▶ [Written task]:
Return all of the records below word for word, leaving out the pictures.

* Begin Data entries *

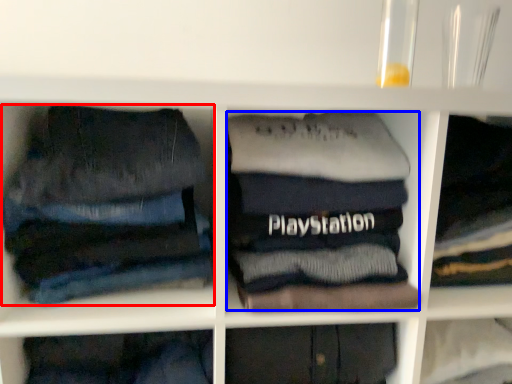
Question: Which object appears farthest to the camera in this image, trousers (highlighted by a red box) or clothing (highlighted by a blue box)?

Choices:
 (A) trousers
 (B) clothing

Answer: (B)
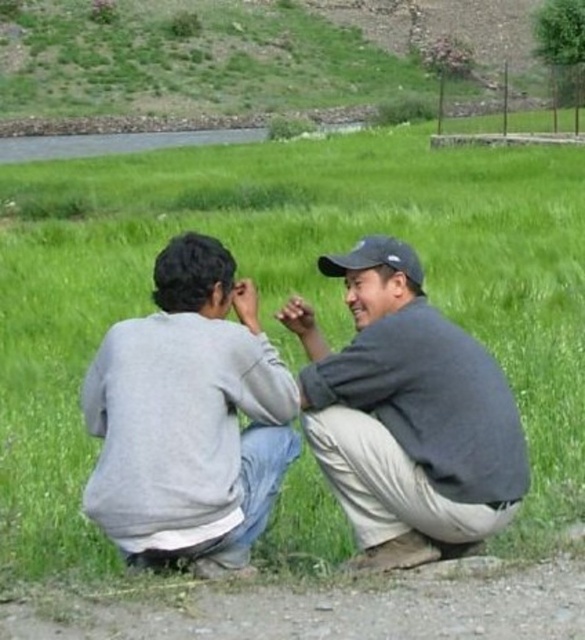
Between gray cotton sweatshirt at center and black fabric baseball cap at center, which one is positioned lower?

gray cotton sweatshirt at center is lower down.

Can you confirm if gray cotton sweatshirt at center is smaller than black fabric baseball cap at center?

Yes.

I want to click on gray cotton sweatshirt at center, so click(188, 417).

Locate an element on the screen. This screenshot has height=640, width=585. gray cotton sweatshirt at center is located at coordinates (188, 417).

Which of these two, gray cotton shirt at center or black fabric baseball cap at center, stands shorter?

black fabric baseball cap at center is shorter.

The width and height of the screenshot is (585, 640). I want to click on gray cotton shirt at center, so click(407, 413).

At what (x,y) coordinates should I click in order to perform the action: click on gray cotton shirt at center. Please return your answer as a coordinate pair (x, y). The width and height of the screenshot is (585, 640). Looking at the image, I should click on (407, 413).

Is the position of gray cotton sweatshirt at center less distant than that of gray cotton shirt at center?

Yes.

Between point (132, 365) and point (402, 273), which one is positioned behind?

The point (402, 273) is more distant.

Does point (178, 406) come closer to viewer compared to point (367, 544)?

Yes, point (178, 406) is in front of point (367, 544).

Image resolution: width=585 pixels, height=640 pixels. I want to click on gray cotton sweatshirt at center, so click(x=188, y=417).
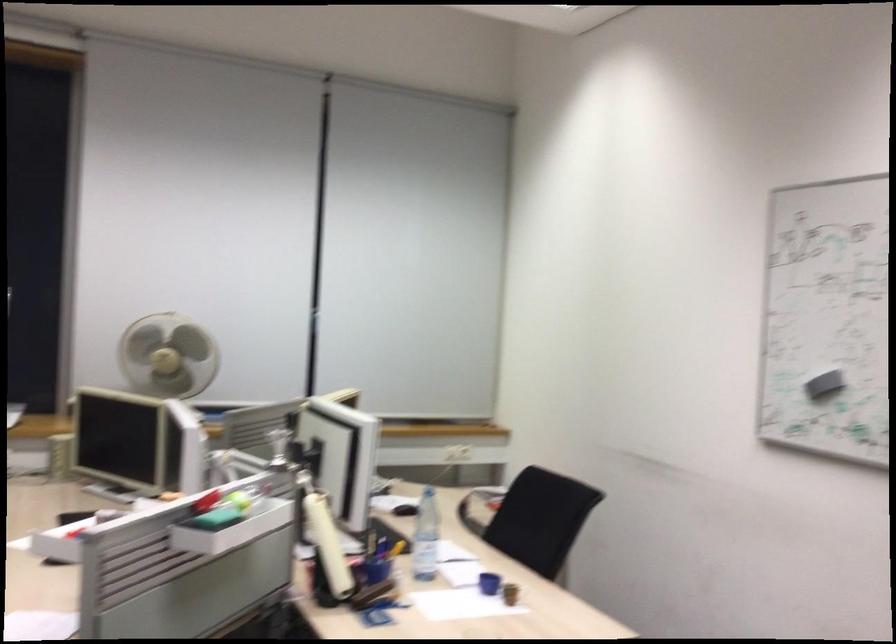
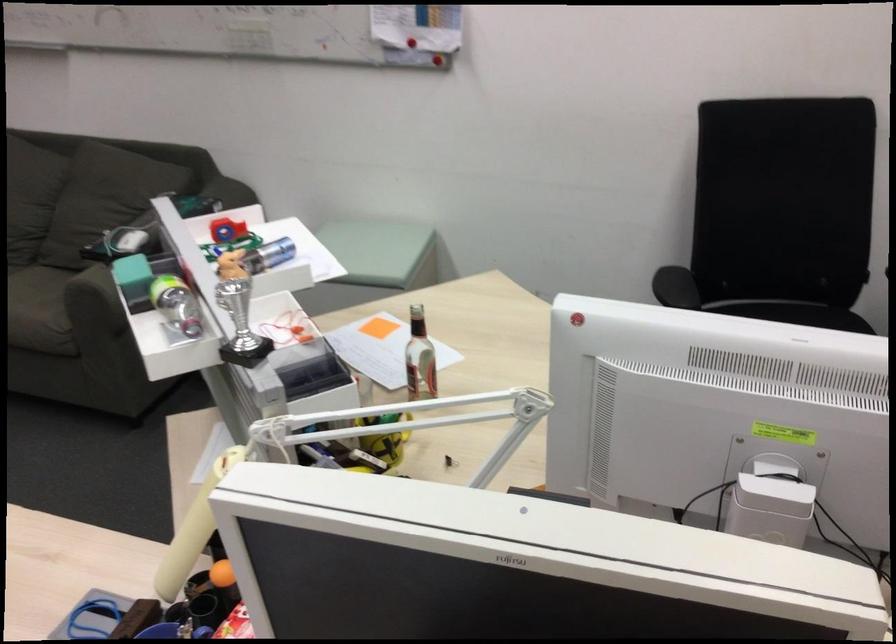
The point at (196, 464) is marked in the first image. Where is the corresponding point in the second image?

(770, 509)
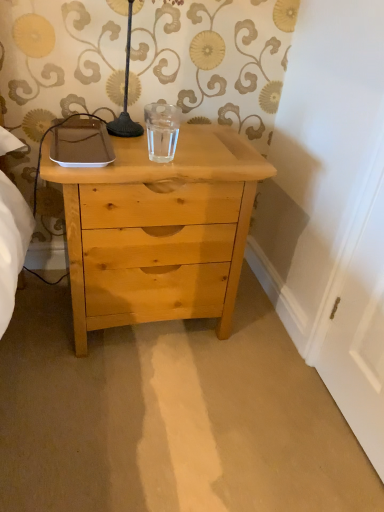
The height and width of the screenshot is (512, 384). I want to click on natural wood chest of drawers at center, so click(159, 230).

Measure the distance between natural wood chest of drawers at center and camera.

natural wood chest of drawers at center is 37.94 inches from camera.

The image size is (384, 512). Describe the element at coordinates (159, 230) in the screenshot. I see `natural wood chest of drawers at center` at that location.

Where is `natural wood chest of drawers at center`? The image size is (384, 512). natural wood chest of drawers at center is located at coordinates (159, 230).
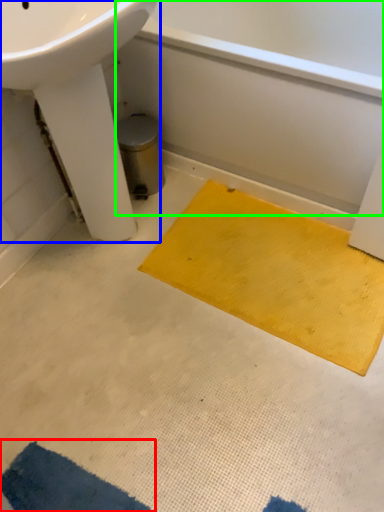
Question: Which object is the closest to the doormat (highlighted by a red box)? Choose among these: sink (highlighted by a blue box) or bath (highlighted by a green box).

Choices:
 (A) sink
 (B) bath

Answer: (A)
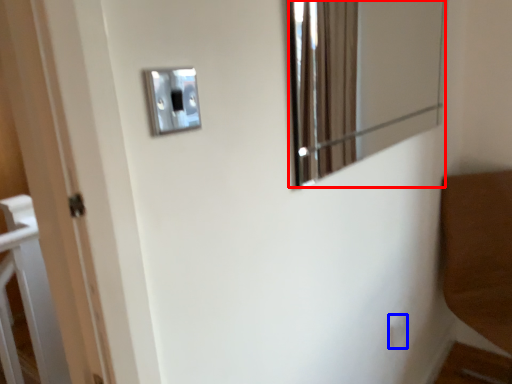
Question: Among these objects, which one is nearest to the camera, mirror (highlighted by a red box) or light switch (highlighted by a blue box)?

Choices:
 (A) mirror
 (B) light switch

Answer: (A)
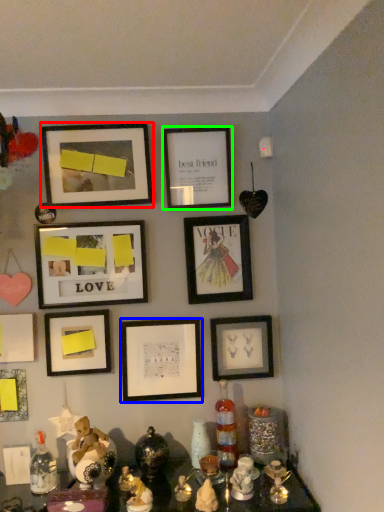
Question: Considering the real-world distances, which object is farthest from picture frame (highlighted by a red box)? picture frame (highlighted by a blue box) or picture frame (highlighted by a green box)?

Choices:
 (A) picture frame
 (B) picture frame

Answer: (A)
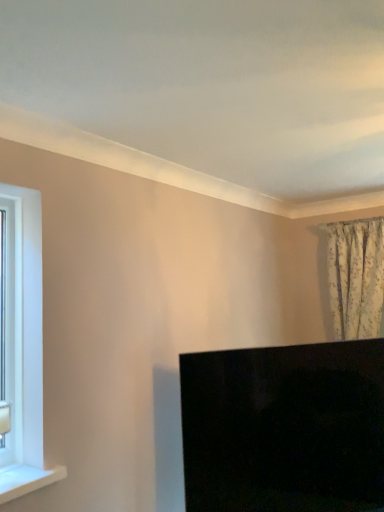
Question: Is white plastic window frame at left inside white glossy window sill at lower left?

Choices:
 (A) yes
 (B) no

Answer: (B)

Question: Is white glossy window sill at lower left at the left side of white plastic window frame at left?

Choices:
 (A) no
 (B) yes

Answer: (A)

Question: Does white glossy window sill at lower left have a greater height compared to white plastic window frame at left?

Choices:
 (A) yes
 (B) no

Answer: (B)

Question: Is white glossy window sill at lower left closer to the viewer compared to white plastic window frame at left?

Choices:
 (A) no
 (B) yes

Answer: (B)

Question: Considering the relative sizes of white glossy window sill at lower left and white plastic window frame at left in the image provided, is white glossy window sill at lower left bigger than white plastic window frame at left?

Choices:
 (A) yes
 (B) no

Answer: (B)

Question: In the image, is black glossy monitor at lower right positioned in front of or behind white plastic window frame at left?

Choices:
 (A) front
 (B) behind

Answer: (B)

Question: From a real-world perspective, is black glossy monitor at lower right above or below white plastic window frame at left?

Choices:
 (A) below
 (B) above

Answer: (A)

Question: From the image's perspective, relative to white plastic window frame at left, is black glossy monitor at lower right above or below?

Choices:
 (A) below
 (B) above

Answer: (A)

Question: In terms of width, does black glossy monitor at lower right look wider or thinner when compared to white plastic window frame at left?

Choices:
 (A) wide
 (B) thin

Answer: (A)

Question: Is white plastic window frame at left situated inside white glossy window sill at lower left or outside?

Choices:
 (A) inside
 (B) outside

Answer: (B)

Question: Relative to white glossy window sill at lower left, is white plastic window frame at left in front or behind?

Choices:
 (A) behind
 (B) front

Answer: (A)

Question: In the image, is white plastic window frame at left on the left side or the right side of white glossy window sill at lower left?

Choices:
 (A) right
 (B) left

Answer: (B)

Question: Is point (9, 448) closer or farther from the camera than point (33, 479)?

Choices:
 (A) closer
 (B) farther

Answer: (B)

Question: Considering the positions of white glossy window sill at lower left and black glossy monitor at lower right in the image, is white glossy window sill at lower left wider or thinner than black glossy monitor at lower right?

Choices:
 (A) thin
 (B) wide

Answer: (A)

Question: Considering the positions of point pos(11,483) and point pos(347,382), is point pos(11,483) closer or farther from the camera than point pos(347,382)?

Choices:
 (A) closer
 (B) farther

Answer: (A)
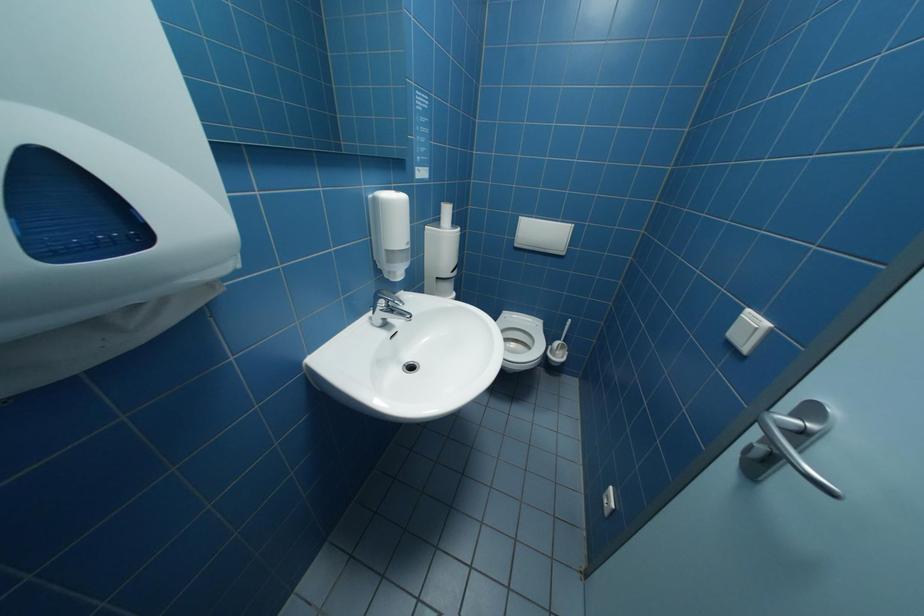
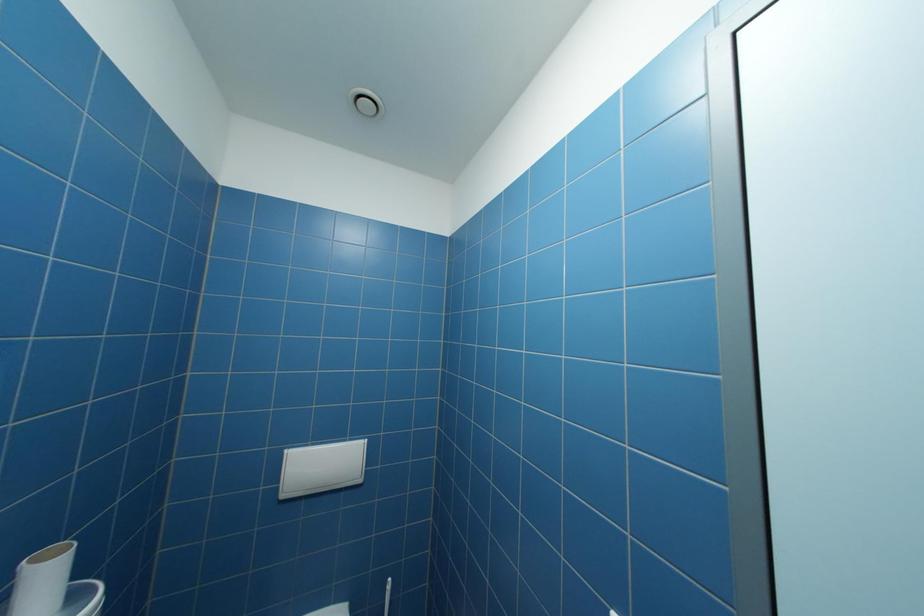
The images are taken continuously from a first-person perspective. In which direction is your viewpoint rotating?

The camera's rotation is toward right-up.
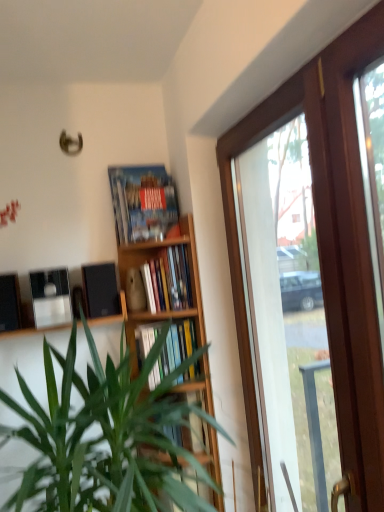
Question: Is matte black shelf at center, acting as the second shelf starting from the bottom, situated inside black matte speaker at left, which ranks as the 2th loudspeaker in right-to-left order, or outside?

Choices:
 (A) inside
 (B) outside

Answer: (B)

Question: Looking at the image, does matte black shelf at center, acting as the second shelf starting from the bottom, seem bigger or smaller compared to black matte speaker at left, which ranks as the 2th loudspeaker in right-to-left order?

Choices:
 (A) big
 (B) small

Answer: (A)

Question: Estimate the real-world distances between objects in this image. Which object is farther from the black matte speaker at left, which ranks as the 2th loudspeaker in right-to-left order?

Choices:
 (A) black matte speaker at lower left, which is the second loudspeaker from left to right
 (B) hardcover books at center, acting as the second book starting from the top
 (C) wooden frame at right
 (D) matte black shelf at center, the first shelf when ordered from top to bottom
 (E) hardcover book at center, which is the 3th book from top to bottom

Answer: (C)

Question: Which object is the closest to the green leafy plant at center?

Choices:
 (A) wooden frame at right
 (B) matte black shelf at center, the 1th shelf when ordered from left to right
 (C) wooden bookshelf at center, which appears as the first shelf when ordered from the bottom
 (D) hardcover book at upper center, which is counted as the first book, starting from the top
 (E) hardcover books at center, which appears as the 2th book when ordered from the bottom

Answer: (C)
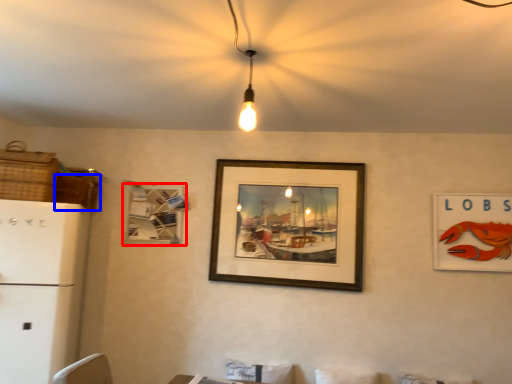
Question: Which point is further to the camera, picture frame (highlighted by a red box) or basket (highlighted by a blue box)?

Choices:
 (A) picture frame
 (B) basket

Answer: (A)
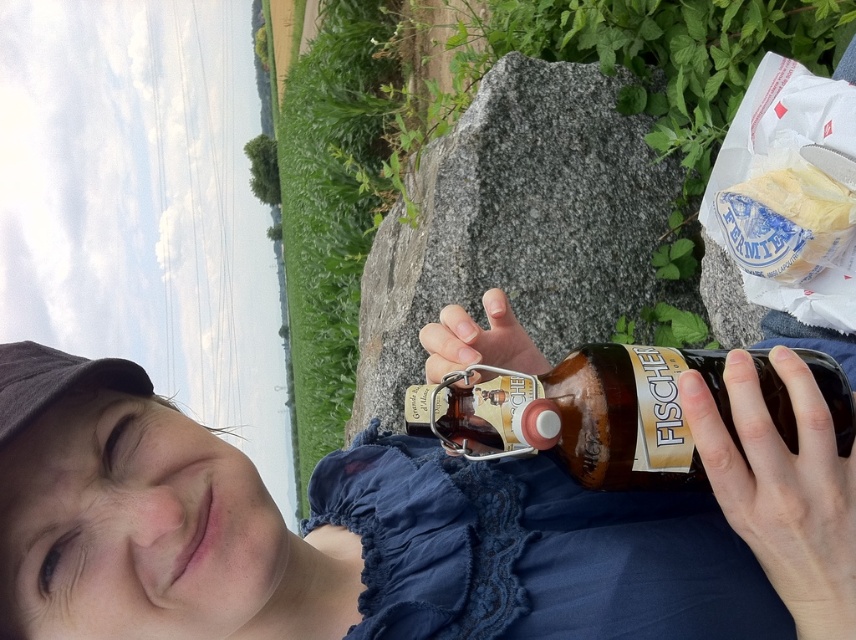
Which of these two, brown rock at center or brown glass bottle at center, stands shorter?

Standing shorter between the two is brown glass bottle at center.

Is brown rock at center thinner than brown glass bottle at center?

No, brown rock at center is not thinner than brown glass bottle at center.

I want to click on brown rock at center, so click(519, 225).

Find the location of a particular element. brown rock at center is located at coordinates (519, 225).

Measure the distance between matte blue dress at lower center and camera.

20.73 inches

Can you confirm if matte blue dress at lower center is taller than brown rock at center?

No, matte blue dress at lower center is not taller than brown rock at center.

Where is `matte blue dress at lower center`? matte blue dress at lower center is located at coordinates (406, 529).

Identify the location of matte blue dress at lower center. (406, 529).

Which is behind, point (795, 595) or point (693, 456)?

Point (693, 456)

Does point (749, 611) come behind point (639, 413)?

Yes, it is behind point (639, 413).

Which is in front, point (631, 573) or point (504, 387)?

Point (504, 387) is in front.

Locate an element on the screen. The image size is (856, 640). matte blue dress at lower center is located at coordinates (406, 529).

* End Data entries *

▶ [The output]:
Question: Which object appears farthest to the camera in this image, trousers (highlighted by a red box) or clothing (highlighted by a blue box)?

Choices:
 (A) trousers
 (B) clothing

Answer: (B)
Between gray cotton sweatshirt at center and black fabric baseball cap at center, which one is positioned lower?

gray cotton sweatshirt at center is lower down.

Can you confirm if gray cotton sweatshirt at center is smaller than black fabric baseball cap at center?

Yes.

I want to click on gray cotton sweatshirt at center, so click(188, 417).

Locate an element on the screen. This screenshot has height=640, width=585. gray cotton sweatshirt at center is located at coordinates (188, 417).

Which of these two, gray cotton shirt at center or black fabric baseball cap at center, stands shorter?

black fabric baseball cap at center is shorter.

The width and height of the screenshot is (585, 640). I want to click on gray cotton shirt at center, so click(407, 413).

At what (x,y) coordinates should I click in order to perform the action: click on gray cotton shirt at center. Please return your answer as a coordinate pair (x, y). The width and height of the screenshot is (585, 640). Looking at the image, I should click on (407, 413).

Is the position of gray cotton sweatshirt at center less distant than that of gray cotton shirt at center?

Yes.

Between point (132, 365) and point (402, 273), which one is positioned behind?

The point (402, 273) is more distant.

Does point (178, 406) come closer to viewer compared to point (367, 544)?

Yes, point (178, 406) is in front of point (367, 544).

Image resolution: width=585 pixels, height=640 pixels. I want to click on gray cotton sweatshirt at center, so click(x=188, y=417).
The point at (196, 464) is marked in the first image. Where is the corresponding point in the second image?

(770, 509)
The height and width of the screenshot is (512, 384). I want to click on natural wood chest of drawers at center, so click(159, 230).

Measure the distance between natural wood chest of drawers at center and camera.

natural wood chest of drawers at center is 37.94 inches from camera.

The image size is (384, 512). Describe the element at coordinates (159, 230) in the screenshot. I see `natural wood chest of drawers at center` at that location.

Where is `natural wood chest of drawers at center`? The image size is (384, 512). natural wood chest of drawers at center is located at coordinates (159, 230).
Question: Which object is the closest to the doormat (highlighted by a red box)? Choose among these: sink (highlighted by a blue box) or bath (highlighted by a green box).

Choices:
 (A) sink
 (B) bath

Answer: (A)
Question: Among these objects, which one is nearest to the camera, mirror (highlighted by a red box) or light switch (highlighted by a blue box)?

Choices:
 (A) mirror
 (B) light switch

Answer: (A)
Question: Considering the real-world distances, which object is farthest from picture frame (highlighted by a red box)? picture frame (highlighted by a blue box) or picture frame (highlighted by a green box)?

Choices:
 (A) picture frame
 (B) picture frame

Answer: (A)
Question: Is white plastic window frame at left inside white glossy window sill at lower left?

Choices:
 (A) yes
 (B) no

Answer: (B)

Question: Is white glossy window sill at lower left at the left side of white plastic window frame at left?

Choices:
 (A) no
 (B) yes

Answer: (A)

Question: Does white glossy window sill at lower left have a greater height compared to white plastic window frame at left?

Choices:
 (A) yes
 (B) no

Answer: (B)

Question: Is white glossy window sill at lower left closer to the viewer compared to white plastic window frame at left?

Choices:
 (A) no
 (B) yes

Answer: (B)

Question: Considering the relative sizes of white glossy window sill at lower left and white plastic window frame at left in the image provided, is white glossy window sill at lower left bigger than white plastic window frame at left?

Choices:
 (A) yes
 (B) no

Answer: (B)

Question: In the image, is black glossy monitor at lower right positioned in front of or behind white plastic window frame at left?

Choices:
 (A) front
 (B) behind

Answer: (B)

Question: From a real-world perspective, is black glossy monitor at lower right above or below white plastic window frame at left?

Choices:
 (A) below
 (B) above

Answer: (A)

Question: From the image's perspective, relative to white plastic window frame at left, is black glossy monitor at lower right above or below?

Choices:
 (A) below
 (B) above

Answer: (A)

Question: In terms of width, does black glossy monitor at lower right look wider or thinner when compared to white plastic window frame at left?

Choices:
 (A) wide
 (B) thin

Answer: (A)

Question: Is white plastic window frame at left situated inside white glossy window sill at lower left or outside?

Choices:
 (A) inside
 (B) outside

Answer: (B)

Question: Relative to white glossy window sill at lower left, is white plastic window frame at left in front or behind?

Choices:
 (A) behind
 (B) front

Answer: (A)

Question: In the image, is white plastic window frame at left on the left side or the right side of white glossy window sill at lower left?

Choices:
 (A) right
 (B) left

Answer: (B)

Question: Is point (9, 448) closer or farther from the camera than point (33, 479)?

Choices:
 (A) closer
 (B) farther

Answer: (B)

Question: Considering the positions of white glossy window sill at lower left and black glossy monitor at lower right in the image, is white glossy window sill at lower left wider or thinner than black glossy monitor at lower right?

Choices:
 (A) thin
 (B) wide

Answer: (A)

Question: Considering the positions of point pos(11,483) and point pos(347,382), is point pos(11,483) closer or farther from the camera than point pos(347,382)?

Choices:
 (A) closer
 (B) farther

Answer: (A)
The images are taken continuously from a first-person perspective. In which direction is your viewpoint rotating?

The camera's rotation is toward right-up.
Question: Is matte black shelf at center, acting as the second shelf starting from the bottom, situated inside black matte speaker at left, which ranks as the 2th loudspeaker in right-to-left order, or outside?

Choices:
 (A) inside
 (B) outside

Answer: (B)

Question: Looking at the image, does matte black shelf at center, acting as the second shelf starting from the bottom, seem bigger or smaller compared to black matte speaker at left, which ranks as the 2th loudspeaker in right-to-left order?

Choices:
 (A) big
 (B) small

Answer: (A)

Question: Estimate the real-world distances between objects in this image. Which object is farther from the black matte speaker at left, which ranks as the 2th loudspeaker in right-to-left order?

Choices:
 (A) black matte speaker at lower left, which is the second loudspeaker from left to right
 (B) hardcover books at center, acting as the second book starting from the top
 (C) wooden frame at right
 (D) matte black shelf at center, the first shelf when ordered from top to bottom
 (E) hardcover book at center, which is the 3th book from top to bottom

Answer: (C)

Question: Which object is the closest to the green leafy plant at center?

Choices:
 (A) wooden frame at right
 (B) matte black shelf at center, the 1th shelf when ordered from left to right
 (C) wooden bookshelf at center, which appears as the first shelf when ordered from the bottom
 (D) hardcover book at upper center, which is counted as the first book, starting from the top
 (E) hardcover books at center, which appears as the 2th book when ordered from the bottom

Answer: (C)
Question: Which point is further to the camera, picture frame (highlighted by a red box) or basket (highlighted by a blue box)?

Choices:
 (A) picture frame
 (B) basket

Answer: (A)
Which of these two, brown rock at center or brown glass bottle at center, stands shorter?

Standing shorter between the two is brown glass bottle at center.

Is brown rock at center thinner than brown glass bottle at center?

No, brown rock at center is not thinner than brown glass bottle at center.

I want to click on brown rock at center, so click(519, 225).

Find the location of a particular element. brown rock at center is located at coordinates (519, 225).

Measure the distance between matte blue dress at lower center and camera.

20.73 inches

Can you confirm if matte blue dress at lower center is taller than brown rock at center?

No, matte blue dress at lower center is not taller than brown rock at center.

Where is `matte blue dress at lower center`? matte blue dress at lower center is located at coordinates (406, 529).

Identify the location of matte blue dress at lower center. (406, 529).

Which is behind, point (795, 595) or point (693, 456)?

Point (693, 456)

Does point (749, 611) come behind point (639, 413)?

Yes, it is behind point (639, 413).

Which is in front, point (631, 573) or point (504, 387)?

Point (504, 387) is in front.

Locate an element on the screen. The image size is (856, 640). matte blue dress at lower center is located at coordinates (406, 529).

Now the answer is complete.